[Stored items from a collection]
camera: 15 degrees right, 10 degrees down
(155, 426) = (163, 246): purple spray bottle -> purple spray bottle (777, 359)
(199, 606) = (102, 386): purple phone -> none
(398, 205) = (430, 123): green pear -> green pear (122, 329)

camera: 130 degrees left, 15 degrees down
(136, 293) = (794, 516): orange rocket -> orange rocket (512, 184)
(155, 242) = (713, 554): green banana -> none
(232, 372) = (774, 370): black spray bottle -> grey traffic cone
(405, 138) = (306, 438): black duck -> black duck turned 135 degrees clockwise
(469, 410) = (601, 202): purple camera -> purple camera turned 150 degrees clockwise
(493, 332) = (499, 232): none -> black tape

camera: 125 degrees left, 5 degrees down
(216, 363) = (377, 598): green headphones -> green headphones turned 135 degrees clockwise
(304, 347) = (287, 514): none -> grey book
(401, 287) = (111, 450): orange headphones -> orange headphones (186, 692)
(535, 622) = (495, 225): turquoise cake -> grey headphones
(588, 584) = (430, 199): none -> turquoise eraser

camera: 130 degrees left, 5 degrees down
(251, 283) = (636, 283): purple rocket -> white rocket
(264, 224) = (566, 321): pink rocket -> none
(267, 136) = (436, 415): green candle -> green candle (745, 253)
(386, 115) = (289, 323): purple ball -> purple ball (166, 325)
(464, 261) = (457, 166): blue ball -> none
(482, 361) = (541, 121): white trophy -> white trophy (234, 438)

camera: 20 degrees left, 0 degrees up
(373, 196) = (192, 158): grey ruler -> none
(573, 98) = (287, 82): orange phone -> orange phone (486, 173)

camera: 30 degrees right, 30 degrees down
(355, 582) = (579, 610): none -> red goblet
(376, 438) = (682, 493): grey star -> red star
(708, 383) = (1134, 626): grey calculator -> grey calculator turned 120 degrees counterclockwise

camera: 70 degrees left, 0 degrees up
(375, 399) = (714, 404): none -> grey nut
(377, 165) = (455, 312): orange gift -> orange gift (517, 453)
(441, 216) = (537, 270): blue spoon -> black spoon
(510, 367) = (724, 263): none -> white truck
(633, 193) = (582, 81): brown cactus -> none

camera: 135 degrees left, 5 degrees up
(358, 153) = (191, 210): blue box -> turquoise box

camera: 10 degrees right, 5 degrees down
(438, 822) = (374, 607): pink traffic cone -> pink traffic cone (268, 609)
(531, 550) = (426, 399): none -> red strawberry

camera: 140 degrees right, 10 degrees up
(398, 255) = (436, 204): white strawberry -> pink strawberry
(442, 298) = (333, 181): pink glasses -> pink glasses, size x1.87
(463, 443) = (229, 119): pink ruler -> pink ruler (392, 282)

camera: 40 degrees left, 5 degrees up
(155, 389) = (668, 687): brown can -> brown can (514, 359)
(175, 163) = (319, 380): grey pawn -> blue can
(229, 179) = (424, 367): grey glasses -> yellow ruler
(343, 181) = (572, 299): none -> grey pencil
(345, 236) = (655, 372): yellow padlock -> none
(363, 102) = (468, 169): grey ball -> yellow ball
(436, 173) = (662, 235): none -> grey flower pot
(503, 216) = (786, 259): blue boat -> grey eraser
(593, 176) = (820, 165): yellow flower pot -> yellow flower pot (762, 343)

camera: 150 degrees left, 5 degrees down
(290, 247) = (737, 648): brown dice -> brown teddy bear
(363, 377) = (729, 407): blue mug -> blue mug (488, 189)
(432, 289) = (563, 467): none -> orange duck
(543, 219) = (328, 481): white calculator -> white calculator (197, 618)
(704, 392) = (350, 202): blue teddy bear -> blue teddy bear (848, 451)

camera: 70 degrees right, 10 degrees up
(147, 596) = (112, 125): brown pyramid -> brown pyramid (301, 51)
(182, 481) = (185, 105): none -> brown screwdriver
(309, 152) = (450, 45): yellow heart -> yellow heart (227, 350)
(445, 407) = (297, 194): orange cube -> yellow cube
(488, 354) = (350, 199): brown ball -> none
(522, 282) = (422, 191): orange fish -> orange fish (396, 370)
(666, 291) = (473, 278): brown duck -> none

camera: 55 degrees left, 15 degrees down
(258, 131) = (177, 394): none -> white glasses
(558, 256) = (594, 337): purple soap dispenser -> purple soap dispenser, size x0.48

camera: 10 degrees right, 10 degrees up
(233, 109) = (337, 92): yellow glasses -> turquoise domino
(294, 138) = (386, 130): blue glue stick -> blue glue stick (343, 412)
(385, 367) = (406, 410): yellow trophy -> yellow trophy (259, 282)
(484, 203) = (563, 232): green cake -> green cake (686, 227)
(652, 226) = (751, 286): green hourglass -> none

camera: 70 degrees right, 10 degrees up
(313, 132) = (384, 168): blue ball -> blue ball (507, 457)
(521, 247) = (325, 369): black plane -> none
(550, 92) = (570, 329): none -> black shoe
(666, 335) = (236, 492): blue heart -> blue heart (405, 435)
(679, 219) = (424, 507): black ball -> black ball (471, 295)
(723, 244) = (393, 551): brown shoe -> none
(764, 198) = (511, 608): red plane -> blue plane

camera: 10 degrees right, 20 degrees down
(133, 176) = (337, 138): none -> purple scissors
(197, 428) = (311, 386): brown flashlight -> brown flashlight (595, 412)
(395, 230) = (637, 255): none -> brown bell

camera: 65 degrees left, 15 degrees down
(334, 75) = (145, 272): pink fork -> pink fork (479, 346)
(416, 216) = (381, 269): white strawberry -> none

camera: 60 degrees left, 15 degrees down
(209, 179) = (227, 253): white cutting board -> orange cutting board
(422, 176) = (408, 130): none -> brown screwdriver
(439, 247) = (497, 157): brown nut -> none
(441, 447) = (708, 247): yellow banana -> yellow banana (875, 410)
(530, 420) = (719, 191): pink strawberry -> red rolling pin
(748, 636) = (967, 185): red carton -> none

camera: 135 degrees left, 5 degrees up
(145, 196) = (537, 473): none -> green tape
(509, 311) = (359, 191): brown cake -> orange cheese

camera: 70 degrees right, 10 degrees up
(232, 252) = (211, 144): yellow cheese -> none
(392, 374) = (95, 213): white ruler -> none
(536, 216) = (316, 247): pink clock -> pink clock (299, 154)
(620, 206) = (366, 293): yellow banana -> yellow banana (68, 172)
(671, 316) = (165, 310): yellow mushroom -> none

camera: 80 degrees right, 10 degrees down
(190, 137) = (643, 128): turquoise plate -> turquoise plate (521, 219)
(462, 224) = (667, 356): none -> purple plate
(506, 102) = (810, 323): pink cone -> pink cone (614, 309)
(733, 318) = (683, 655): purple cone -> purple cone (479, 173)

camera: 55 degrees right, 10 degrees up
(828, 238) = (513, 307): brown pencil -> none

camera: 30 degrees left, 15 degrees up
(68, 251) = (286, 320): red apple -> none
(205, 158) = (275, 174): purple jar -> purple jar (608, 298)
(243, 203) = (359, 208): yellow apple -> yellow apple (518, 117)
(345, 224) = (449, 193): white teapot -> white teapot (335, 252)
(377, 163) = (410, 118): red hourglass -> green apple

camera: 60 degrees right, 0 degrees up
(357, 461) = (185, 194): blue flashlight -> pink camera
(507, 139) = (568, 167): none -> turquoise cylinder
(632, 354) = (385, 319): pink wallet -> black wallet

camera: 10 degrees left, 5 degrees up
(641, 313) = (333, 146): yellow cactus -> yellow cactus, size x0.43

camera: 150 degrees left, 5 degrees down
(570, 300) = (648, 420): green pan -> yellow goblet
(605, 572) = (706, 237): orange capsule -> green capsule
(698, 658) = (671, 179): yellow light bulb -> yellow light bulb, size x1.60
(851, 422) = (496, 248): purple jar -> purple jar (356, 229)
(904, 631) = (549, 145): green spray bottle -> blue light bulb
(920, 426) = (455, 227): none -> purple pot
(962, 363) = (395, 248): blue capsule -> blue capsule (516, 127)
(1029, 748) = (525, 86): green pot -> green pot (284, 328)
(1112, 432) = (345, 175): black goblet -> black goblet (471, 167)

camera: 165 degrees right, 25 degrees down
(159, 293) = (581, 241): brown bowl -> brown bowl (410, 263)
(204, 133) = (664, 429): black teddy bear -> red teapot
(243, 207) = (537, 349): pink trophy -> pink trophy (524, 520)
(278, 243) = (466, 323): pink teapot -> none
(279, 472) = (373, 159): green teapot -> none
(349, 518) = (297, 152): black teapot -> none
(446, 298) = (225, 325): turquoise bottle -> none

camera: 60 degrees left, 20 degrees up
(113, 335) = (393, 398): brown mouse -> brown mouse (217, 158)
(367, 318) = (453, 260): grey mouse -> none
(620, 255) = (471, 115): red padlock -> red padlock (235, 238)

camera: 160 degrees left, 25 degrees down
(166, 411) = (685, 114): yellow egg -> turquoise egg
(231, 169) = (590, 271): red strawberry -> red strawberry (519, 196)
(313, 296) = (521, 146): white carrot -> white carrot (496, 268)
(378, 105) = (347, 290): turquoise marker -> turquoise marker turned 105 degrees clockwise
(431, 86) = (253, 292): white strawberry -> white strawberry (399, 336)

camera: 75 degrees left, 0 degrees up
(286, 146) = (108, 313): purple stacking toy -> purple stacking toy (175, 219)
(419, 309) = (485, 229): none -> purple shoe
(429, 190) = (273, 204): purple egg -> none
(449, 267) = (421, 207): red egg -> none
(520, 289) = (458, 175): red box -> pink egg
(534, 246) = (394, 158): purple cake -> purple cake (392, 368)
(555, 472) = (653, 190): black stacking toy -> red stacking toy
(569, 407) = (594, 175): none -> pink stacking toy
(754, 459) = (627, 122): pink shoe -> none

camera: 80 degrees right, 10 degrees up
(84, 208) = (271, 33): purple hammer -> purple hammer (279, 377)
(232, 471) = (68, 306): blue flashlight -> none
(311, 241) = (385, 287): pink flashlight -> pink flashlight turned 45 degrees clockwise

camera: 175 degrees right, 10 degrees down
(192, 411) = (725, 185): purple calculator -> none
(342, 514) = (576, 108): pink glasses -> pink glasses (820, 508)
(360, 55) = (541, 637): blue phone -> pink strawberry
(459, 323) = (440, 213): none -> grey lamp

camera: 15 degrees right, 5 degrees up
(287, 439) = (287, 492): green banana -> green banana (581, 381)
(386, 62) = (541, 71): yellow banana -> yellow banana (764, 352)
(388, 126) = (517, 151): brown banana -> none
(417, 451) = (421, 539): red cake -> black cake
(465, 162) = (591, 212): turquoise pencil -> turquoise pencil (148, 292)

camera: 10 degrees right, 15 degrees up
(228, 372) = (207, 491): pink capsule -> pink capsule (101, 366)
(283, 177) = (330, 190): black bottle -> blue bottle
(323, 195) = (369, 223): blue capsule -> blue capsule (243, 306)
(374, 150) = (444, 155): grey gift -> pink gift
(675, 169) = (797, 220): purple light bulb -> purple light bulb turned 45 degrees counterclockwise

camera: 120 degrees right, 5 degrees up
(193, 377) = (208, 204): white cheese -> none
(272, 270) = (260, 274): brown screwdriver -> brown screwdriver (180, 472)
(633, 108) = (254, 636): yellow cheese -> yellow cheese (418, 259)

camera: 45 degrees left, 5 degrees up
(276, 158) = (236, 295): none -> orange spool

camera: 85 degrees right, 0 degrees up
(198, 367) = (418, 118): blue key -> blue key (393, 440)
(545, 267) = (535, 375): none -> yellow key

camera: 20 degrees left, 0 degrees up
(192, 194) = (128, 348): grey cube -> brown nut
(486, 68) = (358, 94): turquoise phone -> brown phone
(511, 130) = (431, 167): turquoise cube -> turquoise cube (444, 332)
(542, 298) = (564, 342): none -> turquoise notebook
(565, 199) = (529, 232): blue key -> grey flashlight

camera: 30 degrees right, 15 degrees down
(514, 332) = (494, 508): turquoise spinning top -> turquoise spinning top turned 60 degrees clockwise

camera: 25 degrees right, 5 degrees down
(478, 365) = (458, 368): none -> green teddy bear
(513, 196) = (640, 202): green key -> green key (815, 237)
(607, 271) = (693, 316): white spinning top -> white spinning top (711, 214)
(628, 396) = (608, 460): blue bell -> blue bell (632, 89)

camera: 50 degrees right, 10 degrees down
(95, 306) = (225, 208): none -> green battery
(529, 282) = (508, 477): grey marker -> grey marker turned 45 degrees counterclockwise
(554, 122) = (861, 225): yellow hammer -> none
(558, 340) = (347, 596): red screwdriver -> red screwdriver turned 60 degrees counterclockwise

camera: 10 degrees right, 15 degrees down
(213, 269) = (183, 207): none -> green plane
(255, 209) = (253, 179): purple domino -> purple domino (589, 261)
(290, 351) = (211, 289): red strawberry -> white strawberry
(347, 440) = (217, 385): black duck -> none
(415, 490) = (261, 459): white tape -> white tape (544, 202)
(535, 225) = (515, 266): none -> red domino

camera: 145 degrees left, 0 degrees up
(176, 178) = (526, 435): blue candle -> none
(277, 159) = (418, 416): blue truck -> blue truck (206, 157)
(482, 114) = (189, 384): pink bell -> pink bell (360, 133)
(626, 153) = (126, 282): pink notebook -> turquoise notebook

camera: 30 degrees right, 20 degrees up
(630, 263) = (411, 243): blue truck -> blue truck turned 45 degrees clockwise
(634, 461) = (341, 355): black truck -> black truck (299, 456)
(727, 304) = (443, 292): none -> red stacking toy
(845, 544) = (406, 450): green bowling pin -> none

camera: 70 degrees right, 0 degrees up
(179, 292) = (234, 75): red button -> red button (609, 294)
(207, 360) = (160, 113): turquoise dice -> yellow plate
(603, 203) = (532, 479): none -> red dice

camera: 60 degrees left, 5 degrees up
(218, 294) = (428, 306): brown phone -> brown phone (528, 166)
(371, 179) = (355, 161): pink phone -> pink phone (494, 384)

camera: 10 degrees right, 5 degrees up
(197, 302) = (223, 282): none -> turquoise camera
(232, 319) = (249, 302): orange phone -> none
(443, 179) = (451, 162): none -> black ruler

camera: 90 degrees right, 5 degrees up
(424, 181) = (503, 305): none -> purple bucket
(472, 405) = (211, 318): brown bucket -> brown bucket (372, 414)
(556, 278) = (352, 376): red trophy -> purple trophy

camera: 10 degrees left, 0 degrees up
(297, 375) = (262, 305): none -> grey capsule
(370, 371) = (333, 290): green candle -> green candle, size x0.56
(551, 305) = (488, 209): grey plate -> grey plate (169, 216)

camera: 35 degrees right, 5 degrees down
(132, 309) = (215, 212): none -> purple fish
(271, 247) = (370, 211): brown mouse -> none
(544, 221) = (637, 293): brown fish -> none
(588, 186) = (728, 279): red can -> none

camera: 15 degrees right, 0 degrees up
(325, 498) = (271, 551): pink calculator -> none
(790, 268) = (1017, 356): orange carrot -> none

**WHAT IS BEING ASKED**
Write out exactly the lines above between the line with "(363, 377) = (729, 407): blue" and the line with "(182, 481) = (185, 105): none", inclusive, and nothing beyond them.

**SOLVED EXERCISE**
(363, 377) = (729, 407): blue mug -> blue mug (488, 189)
(432, 289) = (563, 467): none -> orange duck
(543, 219) = (328, 481): white calculator -> white calculator (197, 618)
(704, 392) = (350, 202): blue teddy bear -> blue teddy bear (848, 451)

camera: 70 degrees right, 10 degrees up
(147, 596) = (112, 125): brown pyramid -> brown pyramid (301, 51)
(182, 481) = (185, 105): none -> brown screwdriver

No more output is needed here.